THE TASK -> When a line below contains the word "ECHO", it counts toward the total; give that total and nothing besides.

Start of INFORMATION PROVIDED

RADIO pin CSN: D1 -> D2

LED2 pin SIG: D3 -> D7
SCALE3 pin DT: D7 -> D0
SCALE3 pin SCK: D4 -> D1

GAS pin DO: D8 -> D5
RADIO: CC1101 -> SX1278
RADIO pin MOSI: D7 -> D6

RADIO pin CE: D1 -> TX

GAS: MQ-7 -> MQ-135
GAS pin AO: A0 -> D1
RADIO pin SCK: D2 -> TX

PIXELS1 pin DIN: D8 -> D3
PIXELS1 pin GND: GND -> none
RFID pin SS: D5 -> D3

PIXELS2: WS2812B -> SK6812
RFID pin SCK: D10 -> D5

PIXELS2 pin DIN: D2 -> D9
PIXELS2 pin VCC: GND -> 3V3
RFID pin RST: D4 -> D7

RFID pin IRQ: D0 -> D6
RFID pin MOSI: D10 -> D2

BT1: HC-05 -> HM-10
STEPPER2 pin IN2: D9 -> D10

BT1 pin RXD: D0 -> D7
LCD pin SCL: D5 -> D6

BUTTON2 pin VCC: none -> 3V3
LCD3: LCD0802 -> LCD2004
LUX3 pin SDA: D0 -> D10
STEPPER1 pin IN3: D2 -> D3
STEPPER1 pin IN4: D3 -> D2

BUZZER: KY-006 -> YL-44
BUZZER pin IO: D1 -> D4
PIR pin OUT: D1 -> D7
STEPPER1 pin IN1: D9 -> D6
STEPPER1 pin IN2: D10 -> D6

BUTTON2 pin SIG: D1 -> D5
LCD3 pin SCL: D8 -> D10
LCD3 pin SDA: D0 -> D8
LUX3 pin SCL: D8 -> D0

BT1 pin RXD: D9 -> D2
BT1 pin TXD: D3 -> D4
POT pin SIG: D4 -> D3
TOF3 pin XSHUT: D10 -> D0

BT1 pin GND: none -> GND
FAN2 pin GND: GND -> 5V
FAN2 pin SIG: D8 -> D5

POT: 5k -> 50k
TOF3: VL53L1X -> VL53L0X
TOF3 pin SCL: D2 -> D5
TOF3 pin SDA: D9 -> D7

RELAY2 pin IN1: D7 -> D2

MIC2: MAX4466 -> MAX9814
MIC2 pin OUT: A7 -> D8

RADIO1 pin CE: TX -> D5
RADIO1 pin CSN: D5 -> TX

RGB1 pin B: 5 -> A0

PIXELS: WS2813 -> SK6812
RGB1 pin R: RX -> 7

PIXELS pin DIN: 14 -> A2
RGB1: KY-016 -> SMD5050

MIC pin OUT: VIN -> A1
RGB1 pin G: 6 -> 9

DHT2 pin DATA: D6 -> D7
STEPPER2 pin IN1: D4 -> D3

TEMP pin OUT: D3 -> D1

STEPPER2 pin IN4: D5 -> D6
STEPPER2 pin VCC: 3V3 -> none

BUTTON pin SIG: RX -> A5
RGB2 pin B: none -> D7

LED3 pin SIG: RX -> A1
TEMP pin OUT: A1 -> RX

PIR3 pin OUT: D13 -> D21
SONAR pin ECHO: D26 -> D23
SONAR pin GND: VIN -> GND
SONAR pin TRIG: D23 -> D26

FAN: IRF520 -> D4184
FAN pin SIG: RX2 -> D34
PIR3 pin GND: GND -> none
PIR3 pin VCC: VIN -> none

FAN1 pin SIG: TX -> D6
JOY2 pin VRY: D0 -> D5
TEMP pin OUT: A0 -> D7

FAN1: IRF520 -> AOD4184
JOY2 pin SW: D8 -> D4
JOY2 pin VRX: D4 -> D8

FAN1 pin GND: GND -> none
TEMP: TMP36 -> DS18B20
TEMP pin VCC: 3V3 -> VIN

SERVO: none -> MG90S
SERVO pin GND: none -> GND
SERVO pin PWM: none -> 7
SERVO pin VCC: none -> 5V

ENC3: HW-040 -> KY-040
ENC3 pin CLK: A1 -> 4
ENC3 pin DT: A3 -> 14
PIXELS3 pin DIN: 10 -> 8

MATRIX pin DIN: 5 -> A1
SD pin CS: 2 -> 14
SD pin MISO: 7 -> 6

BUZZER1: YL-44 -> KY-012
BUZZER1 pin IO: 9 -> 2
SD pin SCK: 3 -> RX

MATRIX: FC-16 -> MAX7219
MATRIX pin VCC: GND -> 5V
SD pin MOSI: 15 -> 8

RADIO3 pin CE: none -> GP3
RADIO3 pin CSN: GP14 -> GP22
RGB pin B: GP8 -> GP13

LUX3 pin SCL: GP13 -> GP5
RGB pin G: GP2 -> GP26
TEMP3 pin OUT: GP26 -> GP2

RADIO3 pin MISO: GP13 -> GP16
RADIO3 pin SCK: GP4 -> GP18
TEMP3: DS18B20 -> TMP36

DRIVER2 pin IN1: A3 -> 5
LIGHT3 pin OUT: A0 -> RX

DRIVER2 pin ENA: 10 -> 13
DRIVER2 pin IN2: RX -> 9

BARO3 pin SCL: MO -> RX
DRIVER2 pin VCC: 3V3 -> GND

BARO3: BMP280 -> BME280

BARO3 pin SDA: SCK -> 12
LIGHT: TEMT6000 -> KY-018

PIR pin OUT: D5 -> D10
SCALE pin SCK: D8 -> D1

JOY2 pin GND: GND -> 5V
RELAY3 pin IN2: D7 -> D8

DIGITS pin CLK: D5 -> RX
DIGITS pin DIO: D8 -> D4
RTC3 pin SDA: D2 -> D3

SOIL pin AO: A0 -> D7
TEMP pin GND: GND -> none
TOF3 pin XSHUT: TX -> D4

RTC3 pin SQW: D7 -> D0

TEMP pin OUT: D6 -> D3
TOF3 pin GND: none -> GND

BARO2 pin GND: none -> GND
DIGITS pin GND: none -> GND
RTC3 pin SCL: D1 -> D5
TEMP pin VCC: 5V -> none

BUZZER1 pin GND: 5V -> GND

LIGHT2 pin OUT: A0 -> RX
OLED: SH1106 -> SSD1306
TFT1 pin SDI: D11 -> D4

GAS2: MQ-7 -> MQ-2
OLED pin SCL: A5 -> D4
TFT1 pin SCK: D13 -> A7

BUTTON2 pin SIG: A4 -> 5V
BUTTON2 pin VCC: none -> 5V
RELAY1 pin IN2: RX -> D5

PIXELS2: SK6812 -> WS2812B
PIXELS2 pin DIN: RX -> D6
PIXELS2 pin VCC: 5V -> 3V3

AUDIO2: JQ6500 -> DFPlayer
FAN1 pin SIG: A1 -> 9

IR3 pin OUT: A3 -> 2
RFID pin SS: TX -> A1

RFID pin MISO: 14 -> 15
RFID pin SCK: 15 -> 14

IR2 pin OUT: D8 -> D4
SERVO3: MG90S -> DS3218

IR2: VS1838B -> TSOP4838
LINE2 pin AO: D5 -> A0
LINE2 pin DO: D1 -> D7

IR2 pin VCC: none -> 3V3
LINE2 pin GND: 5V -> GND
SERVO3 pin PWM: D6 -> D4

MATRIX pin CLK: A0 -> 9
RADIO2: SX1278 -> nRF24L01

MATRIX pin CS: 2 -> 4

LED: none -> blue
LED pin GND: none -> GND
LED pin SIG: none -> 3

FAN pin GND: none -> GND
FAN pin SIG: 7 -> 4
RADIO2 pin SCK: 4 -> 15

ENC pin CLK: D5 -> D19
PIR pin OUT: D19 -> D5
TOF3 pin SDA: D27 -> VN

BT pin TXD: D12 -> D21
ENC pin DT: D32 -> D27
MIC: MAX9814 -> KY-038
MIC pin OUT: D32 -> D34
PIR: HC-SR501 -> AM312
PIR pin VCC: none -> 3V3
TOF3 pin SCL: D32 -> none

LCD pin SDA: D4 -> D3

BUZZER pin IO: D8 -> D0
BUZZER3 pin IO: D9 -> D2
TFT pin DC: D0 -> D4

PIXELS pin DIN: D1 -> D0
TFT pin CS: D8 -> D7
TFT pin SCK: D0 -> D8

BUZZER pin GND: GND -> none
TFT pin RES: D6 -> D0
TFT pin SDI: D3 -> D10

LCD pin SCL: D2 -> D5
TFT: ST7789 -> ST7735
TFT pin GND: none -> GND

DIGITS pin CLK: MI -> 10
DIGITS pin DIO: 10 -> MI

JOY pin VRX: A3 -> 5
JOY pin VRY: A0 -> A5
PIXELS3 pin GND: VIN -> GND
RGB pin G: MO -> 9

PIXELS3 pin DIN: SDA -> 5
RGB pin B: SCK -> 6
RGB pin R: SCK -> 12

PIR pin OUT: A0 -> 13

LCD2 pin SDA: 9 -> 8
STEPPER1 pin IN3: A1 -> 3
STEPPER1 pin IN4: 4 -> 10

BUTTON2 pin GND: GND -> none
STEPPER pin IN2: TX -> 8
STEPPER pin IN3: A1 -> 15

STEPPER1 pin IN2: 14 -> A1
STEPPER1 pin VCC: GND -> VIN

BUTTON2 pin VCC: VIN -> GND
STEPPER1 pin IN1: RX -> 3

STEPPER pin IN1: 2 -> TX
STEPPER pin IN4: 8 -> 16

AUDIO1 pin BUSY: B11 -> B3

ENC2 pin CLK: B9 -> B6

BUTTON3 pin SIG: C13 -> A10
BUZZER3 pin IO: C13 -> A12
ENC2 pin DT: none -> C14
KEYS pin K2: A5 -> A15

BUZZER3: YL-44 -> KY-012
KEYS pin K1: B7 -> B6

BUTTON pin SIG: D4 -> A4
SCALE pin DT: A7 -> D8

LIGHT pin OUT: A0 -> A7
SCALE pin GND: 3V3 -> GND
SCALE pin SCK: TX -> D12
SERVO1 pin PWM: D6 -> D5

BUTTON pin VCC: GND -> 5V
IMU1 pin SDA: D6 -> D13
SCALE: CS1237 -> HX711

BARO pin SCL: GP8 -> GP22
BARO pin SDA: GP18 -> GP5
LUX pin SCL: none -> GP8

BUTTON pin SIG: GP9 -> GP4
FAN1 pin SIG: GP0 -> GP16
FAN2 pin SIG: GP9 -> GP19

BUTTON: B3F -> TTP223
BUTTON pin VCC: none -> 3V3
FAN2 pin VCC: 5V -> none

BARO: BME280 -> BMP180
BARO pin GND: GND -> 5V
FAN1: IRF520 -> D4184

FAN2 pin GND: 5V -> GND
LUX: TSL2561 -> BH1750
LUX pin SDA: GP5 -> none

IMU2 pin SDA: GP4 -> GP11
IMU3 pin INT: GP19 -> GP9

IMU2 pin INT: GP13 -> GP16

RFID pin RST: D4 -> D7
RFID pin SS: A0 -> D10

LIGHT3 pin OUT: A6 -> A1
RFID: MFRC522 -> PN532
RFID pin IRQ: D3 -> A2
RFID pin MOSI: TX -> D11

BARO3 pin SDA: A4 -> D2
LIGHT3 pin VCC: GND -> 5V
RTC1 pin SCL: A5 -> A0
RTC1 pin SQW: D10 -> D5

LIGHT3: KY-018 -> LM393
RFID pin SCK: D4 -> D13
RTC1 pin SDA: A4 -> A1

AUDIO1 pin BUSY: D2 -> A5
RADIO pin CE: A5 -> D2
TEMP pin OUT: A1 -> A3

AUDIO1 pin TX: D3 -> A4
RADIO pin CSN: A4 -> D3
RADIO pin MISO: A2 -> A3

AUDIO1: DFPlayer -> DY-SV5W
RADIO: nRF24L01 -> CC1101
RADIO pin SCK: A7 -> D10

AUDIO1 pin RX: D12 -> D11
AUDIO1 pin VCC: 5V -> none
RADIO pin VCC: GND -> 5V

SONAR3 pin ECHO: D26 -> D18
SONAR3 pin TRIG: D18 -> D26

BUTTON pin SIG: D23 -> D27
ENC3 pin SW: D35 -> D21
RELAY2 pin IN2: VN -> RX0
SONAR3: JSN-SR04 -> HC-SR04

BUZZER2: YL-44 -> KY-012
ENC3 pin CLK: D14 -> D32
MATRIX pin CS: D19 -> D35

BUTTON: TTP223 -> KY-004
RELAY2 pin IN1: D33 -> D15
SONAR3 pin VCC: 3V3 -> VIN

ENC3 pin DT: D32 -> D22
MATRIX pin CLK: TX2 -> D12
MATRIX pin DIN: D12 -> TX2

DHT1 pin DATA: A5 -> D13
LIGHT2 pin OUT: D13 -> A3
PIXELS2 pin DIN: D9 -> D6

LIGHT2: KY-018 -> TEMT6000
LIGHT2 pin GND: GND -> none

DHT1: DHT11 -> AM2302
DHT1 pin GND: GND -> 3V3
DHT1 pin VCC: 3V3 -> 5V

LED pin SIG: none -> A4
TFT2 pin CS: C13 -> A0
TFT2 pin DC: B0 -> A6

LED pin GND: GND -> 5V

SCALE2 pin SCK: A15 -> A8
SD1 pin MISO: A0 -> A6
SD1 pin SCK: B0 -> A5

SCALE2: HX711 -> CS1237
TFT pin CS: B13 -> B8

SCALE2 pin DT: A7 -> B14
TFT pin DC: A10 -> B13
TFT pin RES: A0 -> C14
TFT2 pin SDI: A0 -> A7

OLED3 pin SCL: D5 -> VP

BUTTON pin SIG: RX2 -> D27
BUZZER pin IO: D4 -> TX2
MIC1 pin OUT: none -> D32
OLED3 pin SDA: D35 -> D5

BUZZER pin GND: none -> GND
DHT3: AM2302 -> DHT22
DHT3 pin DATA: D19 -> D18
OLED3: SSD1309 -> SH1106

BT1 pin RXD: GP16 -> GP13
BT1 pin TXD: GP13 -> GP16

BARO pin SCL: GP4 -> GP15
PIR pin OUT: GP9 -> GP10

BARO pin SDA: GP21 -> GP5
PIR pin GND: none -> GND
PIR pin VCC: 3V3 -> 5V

End of INFORMATION PROVIDED

ANSWER -> 2